**PROBLEM DESCRIPTION:** Without the pictures, return each record as it appears.

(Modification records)
_ _ _

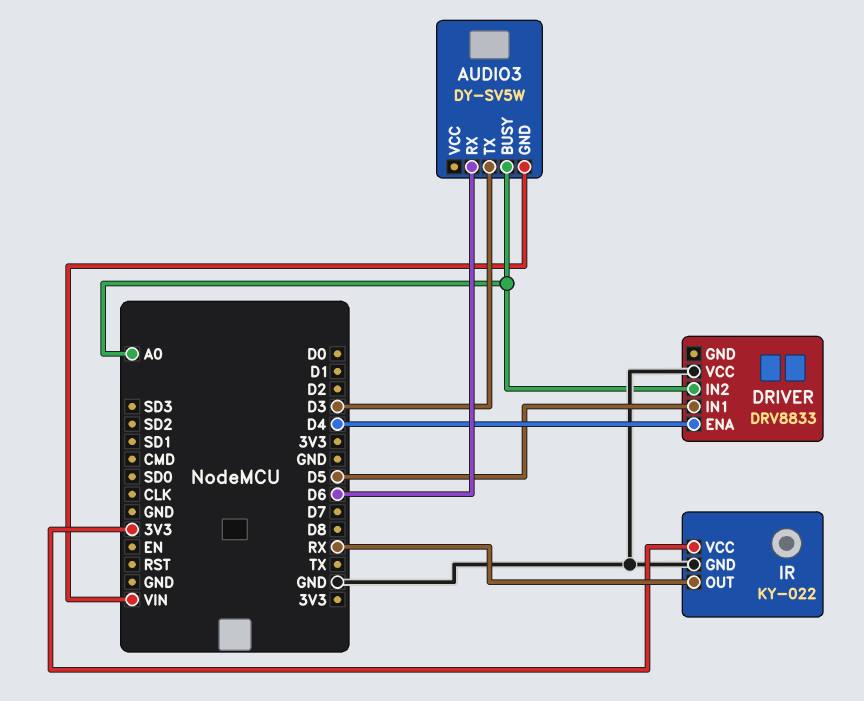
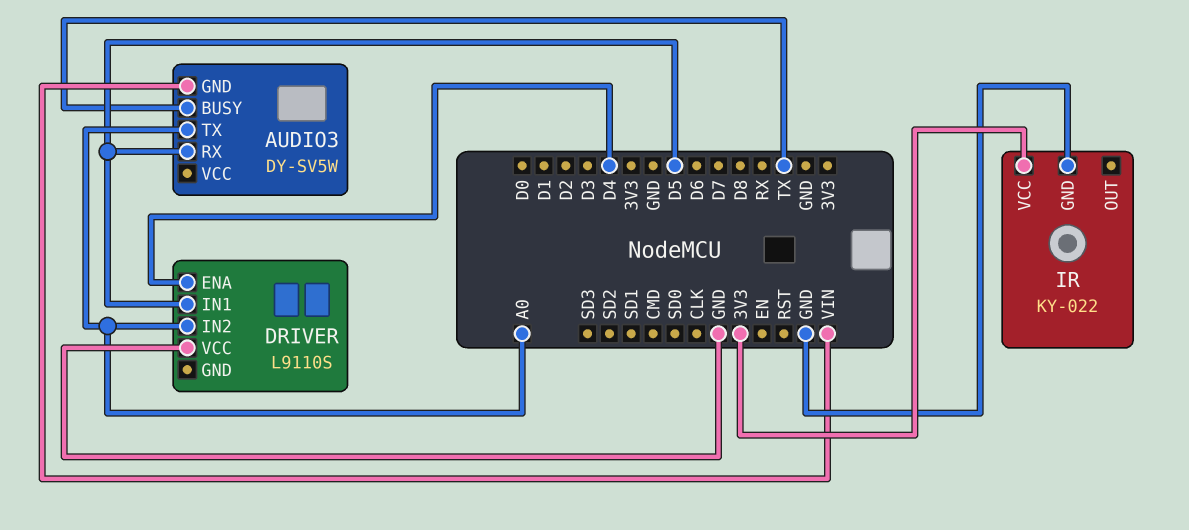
AUDIO3 pin BUSY: A0 -> TX
AUDIO3 pin RX: D6 -> D5
AUDIO3 pin TX: D3 -> A0
DRIVER: DRV8833 -> L9110S
IR pin OUT: RX -> none

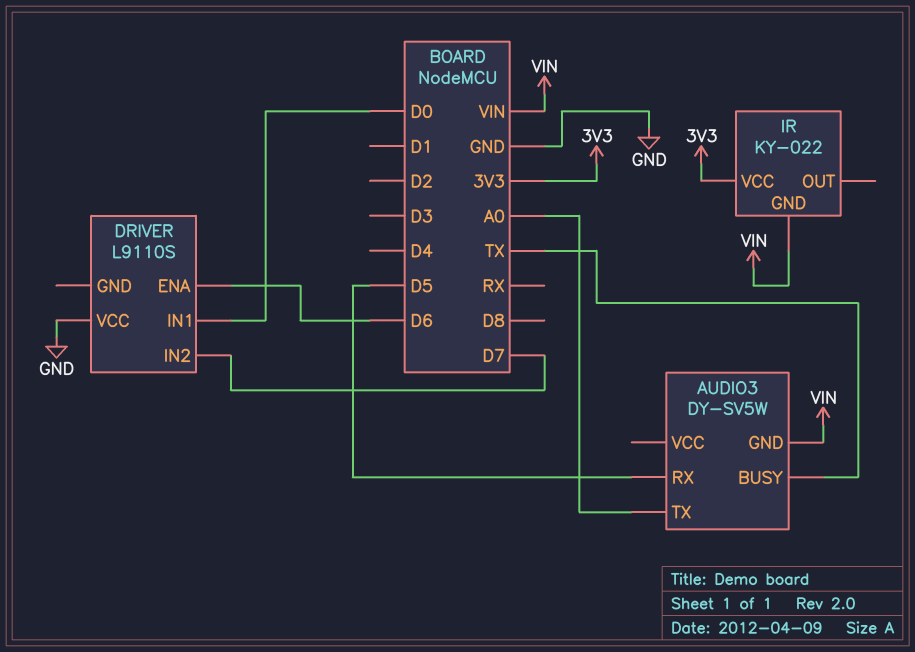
DRIVER pin ENA: D4 -> D6
DRIVER pin IN1: D5 -> D0
DRIVER pin IN2: A0 -> D7
IR pin GND: GND -> VIN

_ _ _

**SOLUTION BELOW:**
AUDIO3 pin BUSY: A0 -> TX
AUDIO3 pin RX: D6 -> D5
AUDIO3 pin TX: D3 -> A0
DRIVER: DRV8833 -> L9110S
IR pin OUT: RX -> none

DRIVER pin ENA: D4 -> D6
DRIVER pin IN1: D5 -> D0
DRIVER pin IN2: A0 -> D7
IR pin GND: GND -> VIN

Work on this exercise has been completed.